Problem requirements: The response has to reproduce all entries exactly while excluding their pictures.

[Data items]
..............................

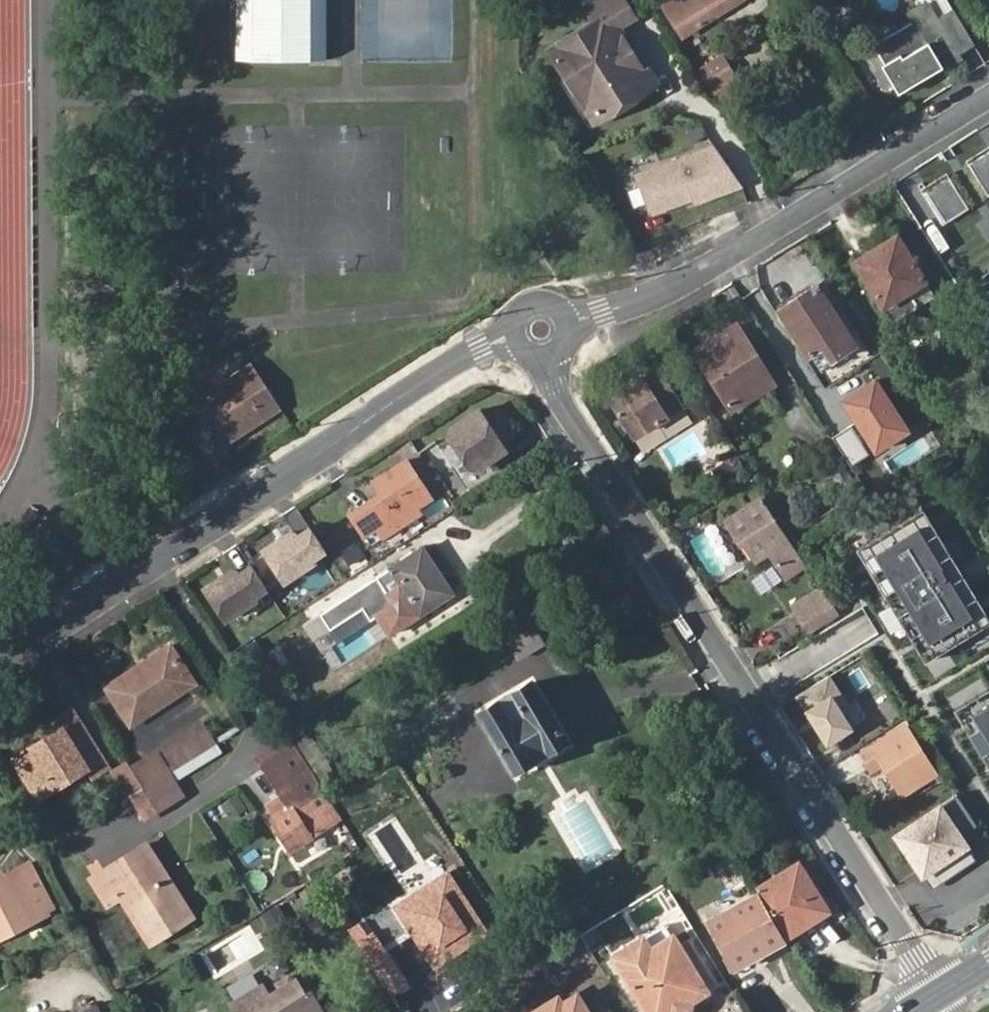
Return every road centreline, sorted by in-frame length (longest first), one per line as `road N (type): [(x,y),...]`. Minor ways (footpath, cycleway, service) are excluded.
road 1 (residential): [(932,997),(561,403),(539,329)]
road 2 (residential): [(0,653),(480,347),(539,329)]
road 3 (residential): [(539,329),(685,283),(988,97)]

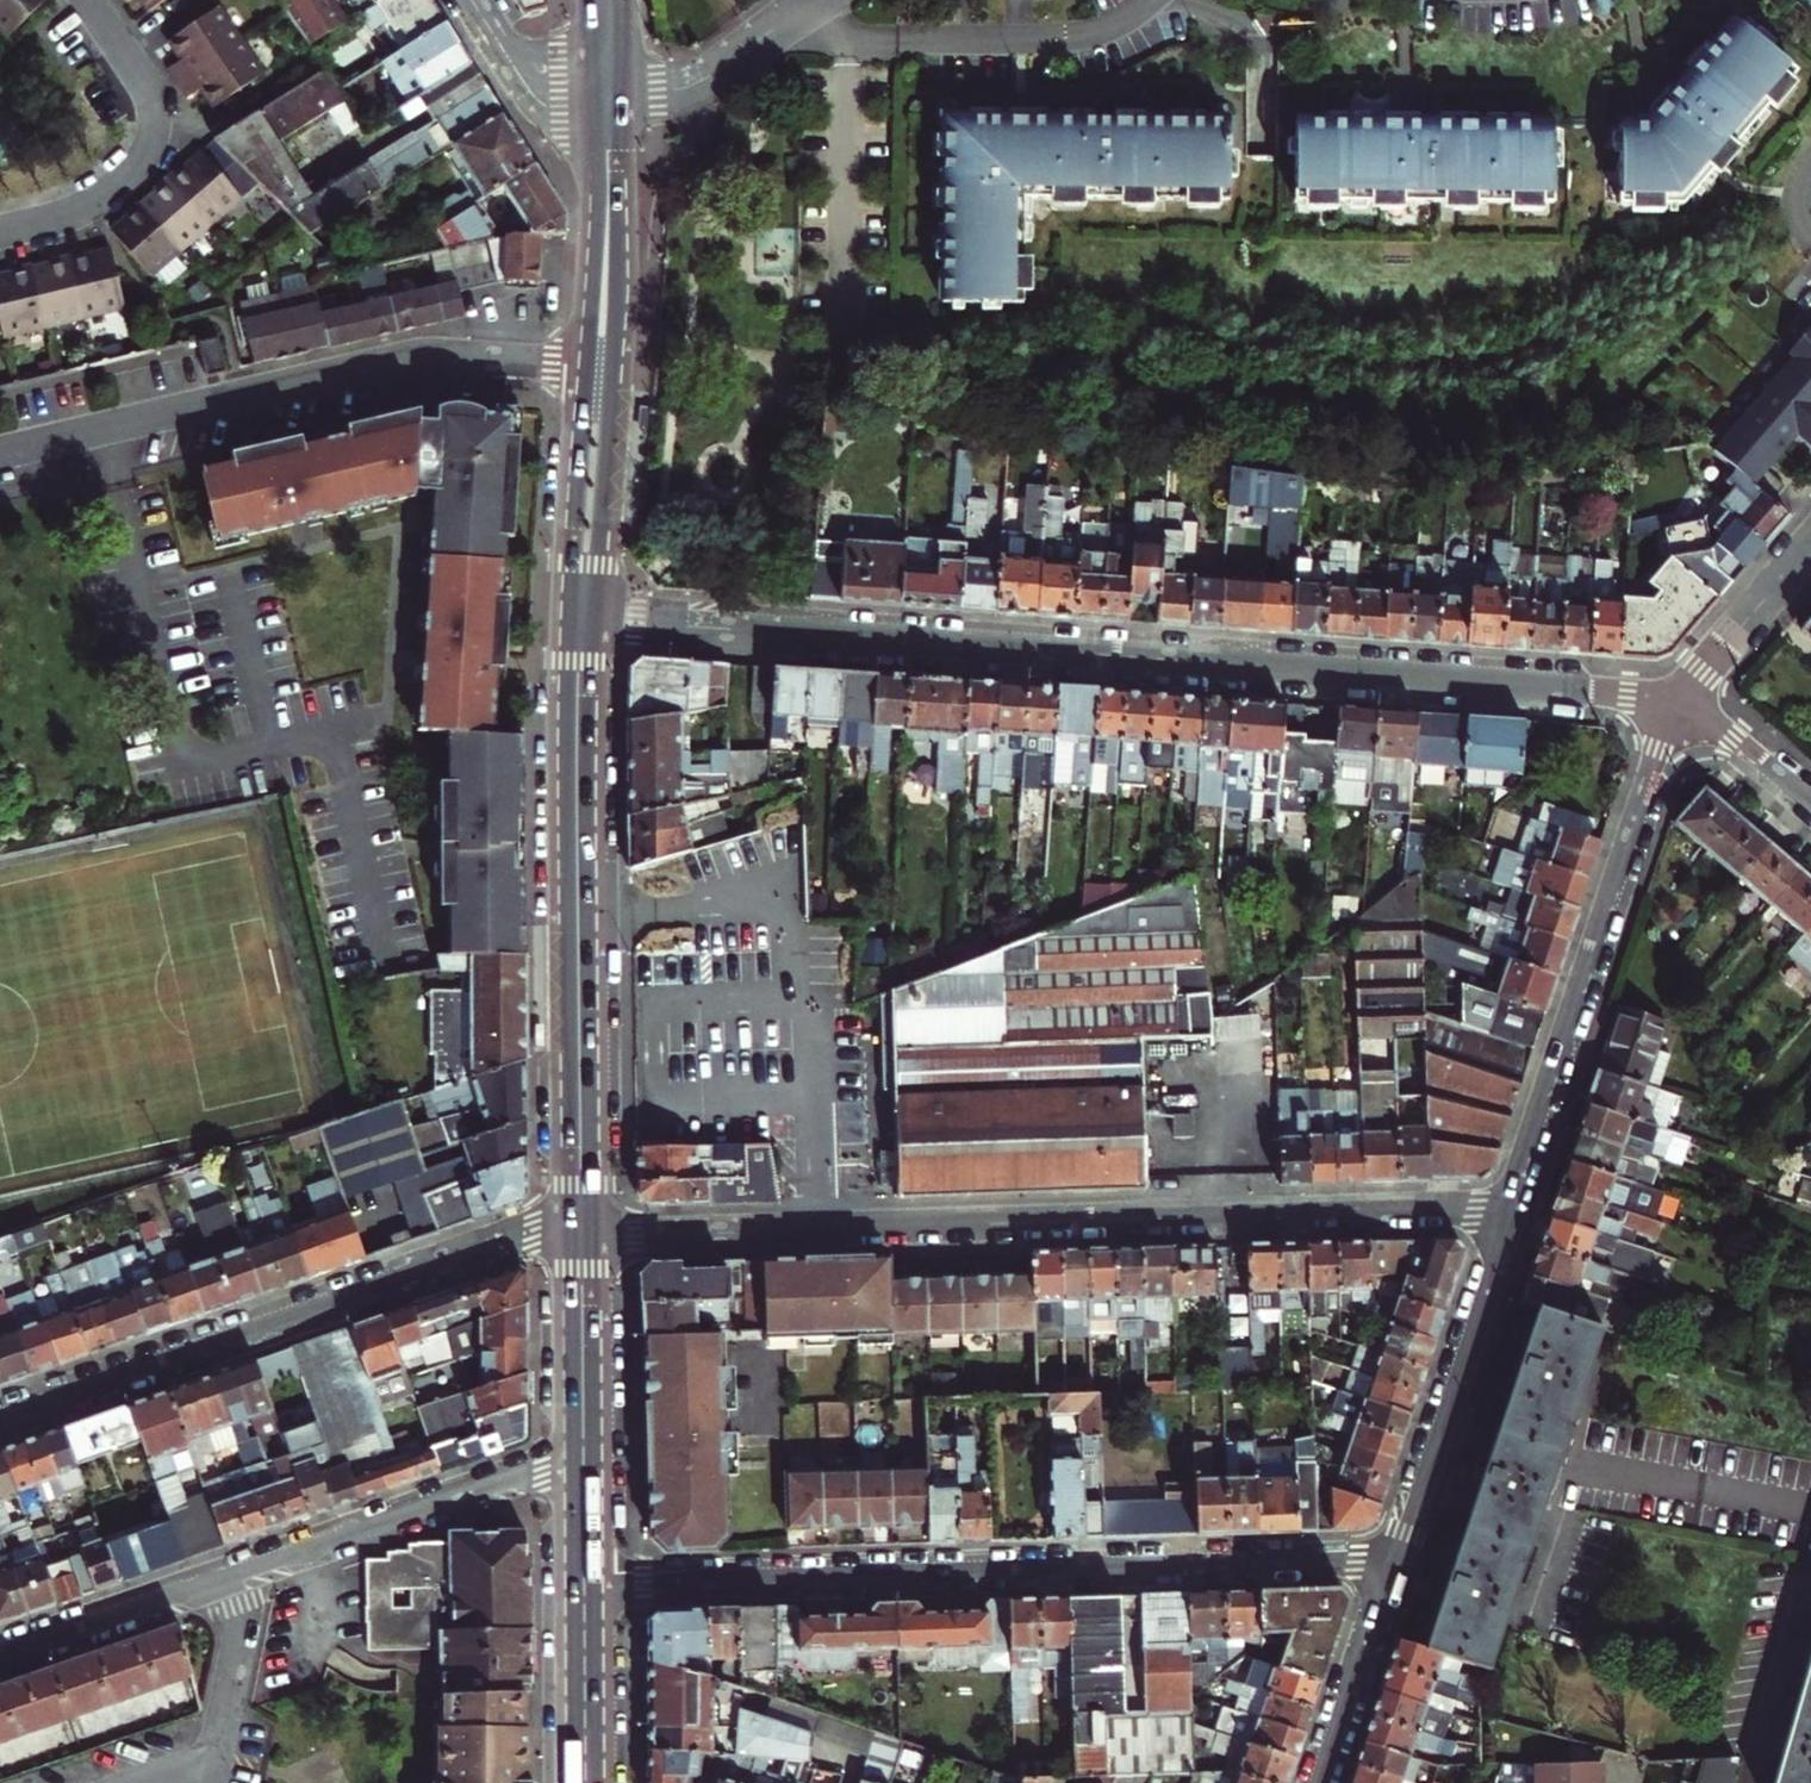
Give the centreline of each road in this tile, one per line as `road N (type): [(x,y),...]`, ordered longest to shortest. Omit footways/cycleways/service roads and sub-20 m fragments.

..............................

Task output:
Return every road centreline, sorted by in-frame length (longest first), one per line as `road N (type): [(x,y),...]`. Minor ways (footpath, cycleway, service) are excluded.
road 1 (residential): [(932,997),(561,403),(539,329)]
road 2 (residential): [(0,653),(480,347),(539,329)]
road 3 (residential): [(539,329),(685,283),(988,97)]

Give the centreline of each road in this tile, one per line as `road N (type): [(x,y),...]`, ordered longest to shortest. Omit footways/cycleways/service roads and sub-20 m fragments.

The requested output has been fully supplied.